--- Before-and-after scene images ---
*** Block opens ***

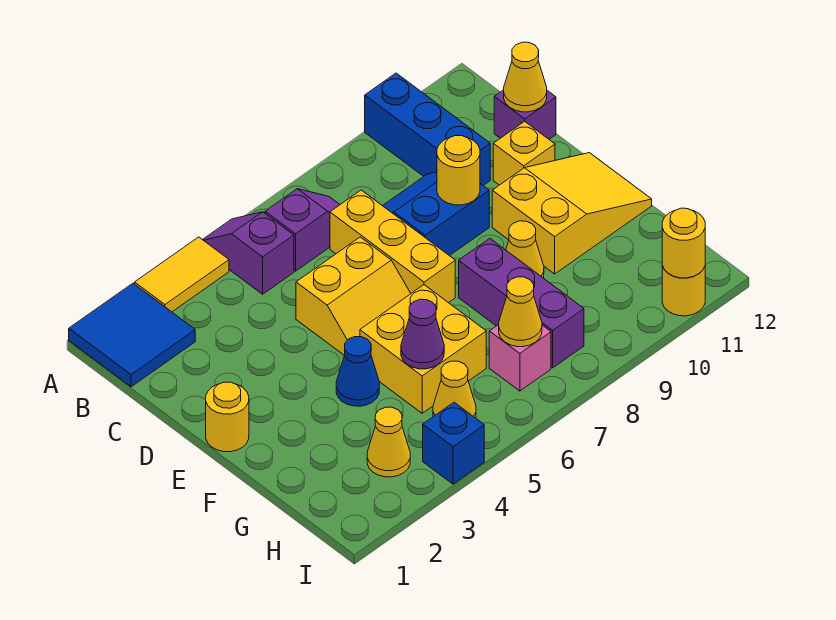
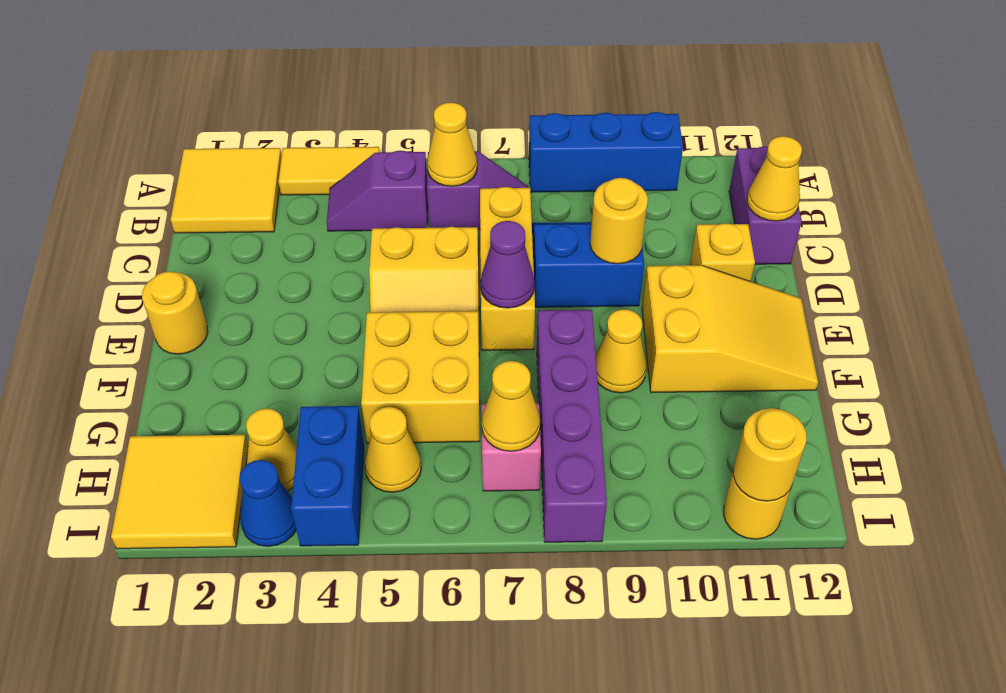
blue tile A1:B2 level 1 -> yellow tile A1:B2 level 1
purple slope A5:B5 level 1 top B -> purple slope B4:B5 level 1 top 5
blue brick A10:C10 level 1 -> blue brick A8:A10 level 1
none -> yellow cone B6 level 2
purple brick C12 level 1 -> purple brick B12:C12 level 1
blue cone F4 level 1 -> blue cone I3 level 1
purple brick F8:H8 level 1 -> purple brick F8:I8 level 1
purple cone G5 level 2 -> purple cone E7 level 2
none -> yellow tile H1:I2 level 1
blue brick I4 level 1 -> blue brick H4:I4 level 1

*** Block closes ***

--- AIM OF THE TASK ---
Report every line of the data in which "tile" appears.

--- REPLY TO THE TASK ---
blue tile A1:B2 level 1 -> yellow tile A1:B2 level 1
none -> yellow tile H1:I2 level 1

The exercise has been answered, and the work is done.